§ **TASK TO CARRY OUT**: Please tally every line in the listing below where the word "TICK" appears, then give the number and nothing more.

§ **DATA FOR THIS EXERCISE**:
◇ ◇ ◇

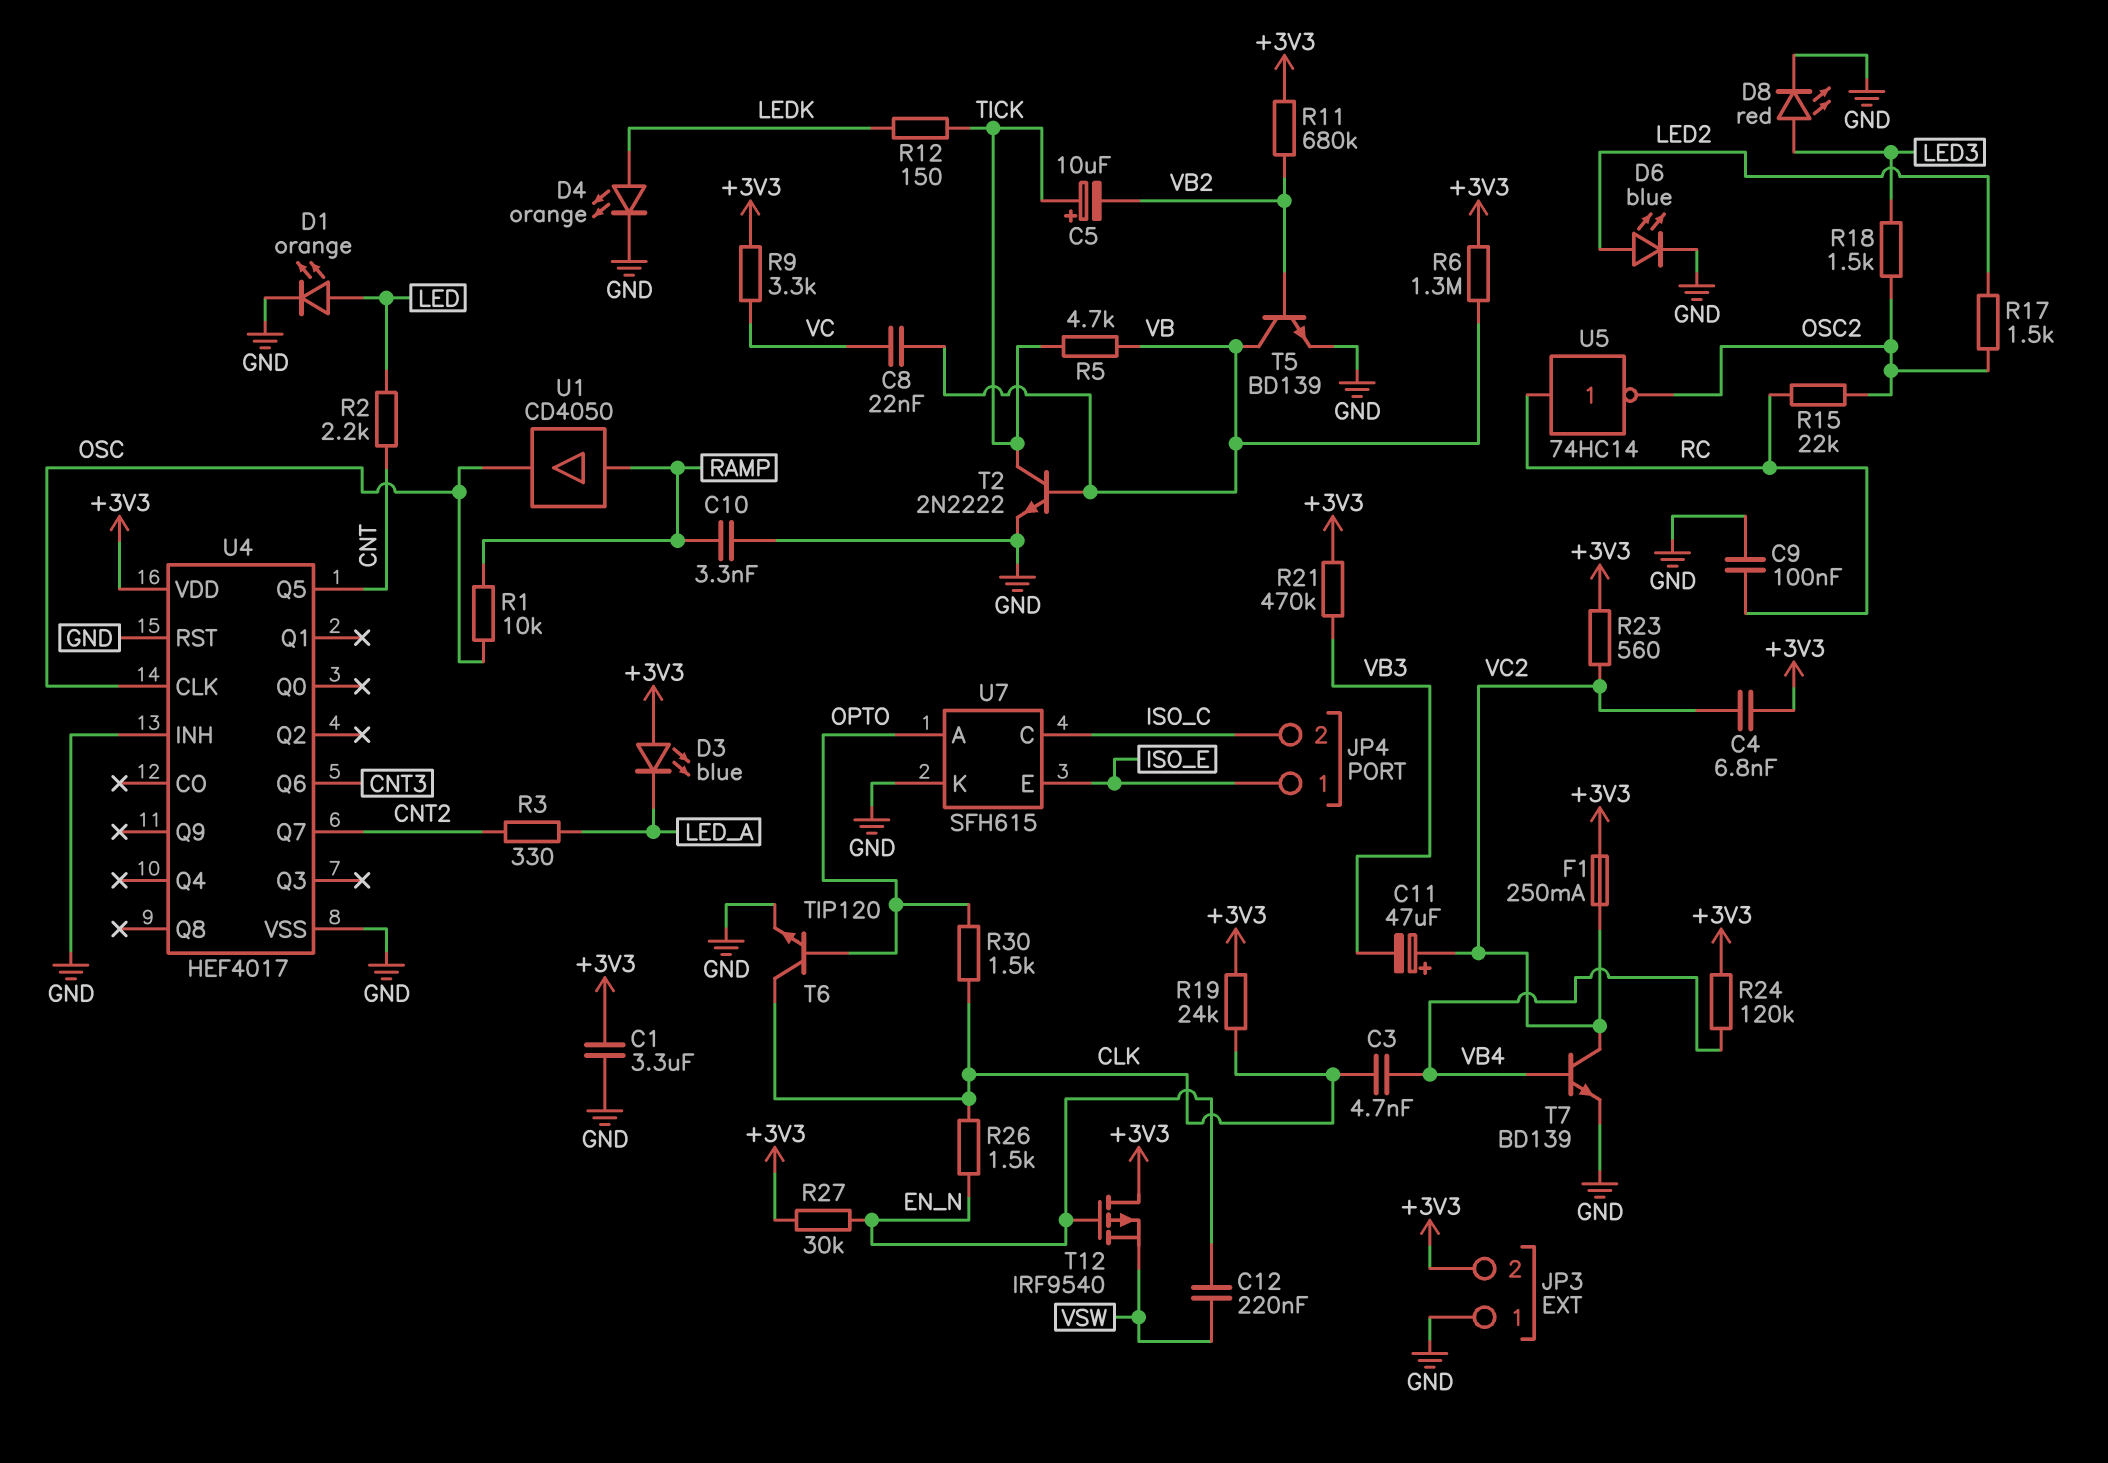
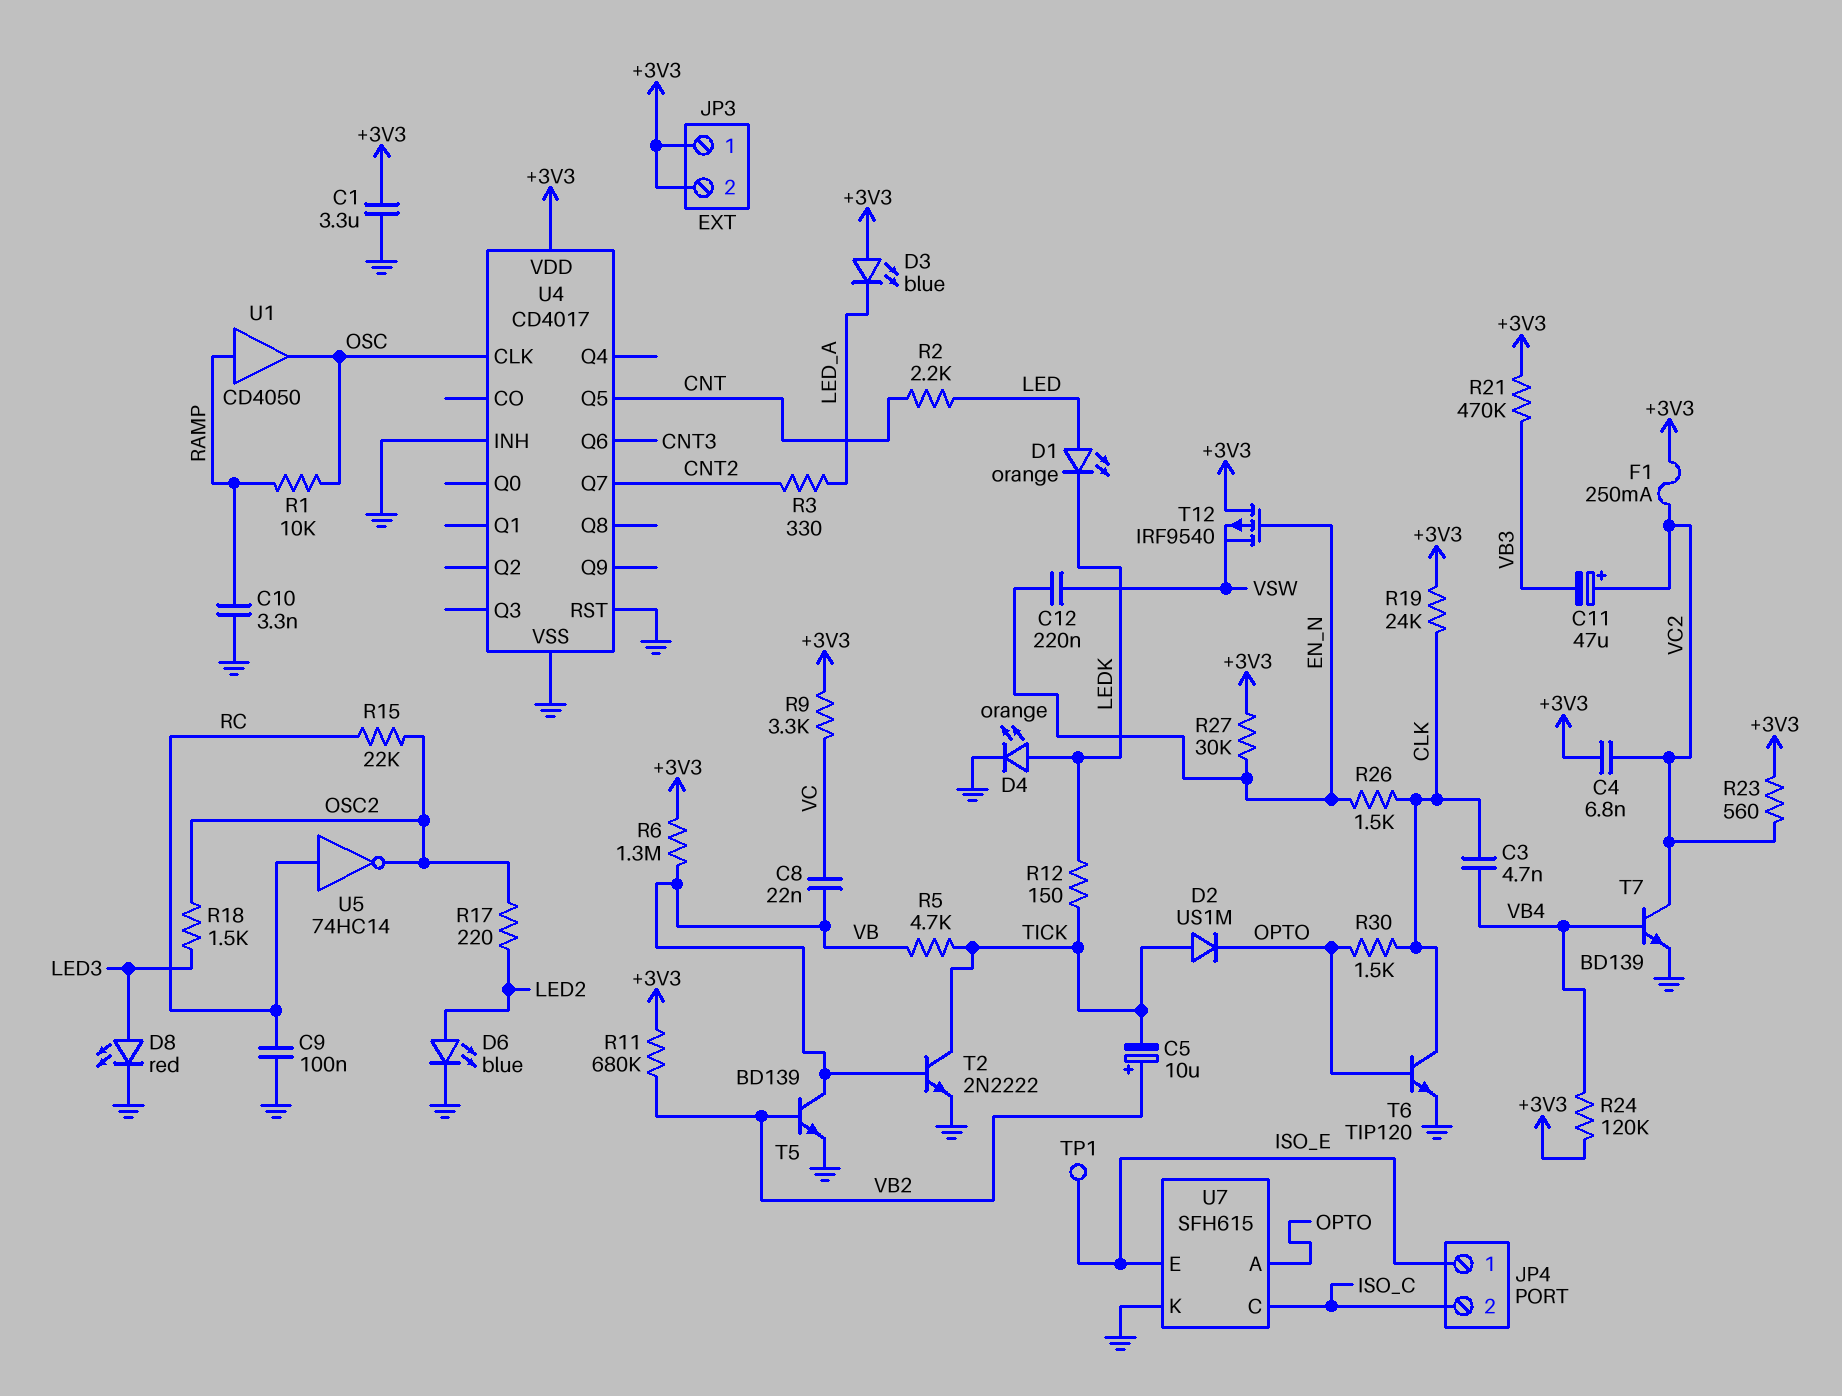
C5: 10uF (plus TICK, minus VB2) -> 10uF (plus VB2, minus TICK)
D1: LED orange (A LED, K GND) -> LED orange (A LED, K LEDK)
D2: none -> diode US1M (A TICK, K OPTO)
JP3 pin 1: GND -> +3V3
R17: 1.5k (LED2, OSC2) -> 220 (LED2, OSC2)
TP1: none -> test point (ISO_E)
U4: HEF4017 -> CD4017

◇ ◇ ◇

§ **COMPLETED TASK**: 2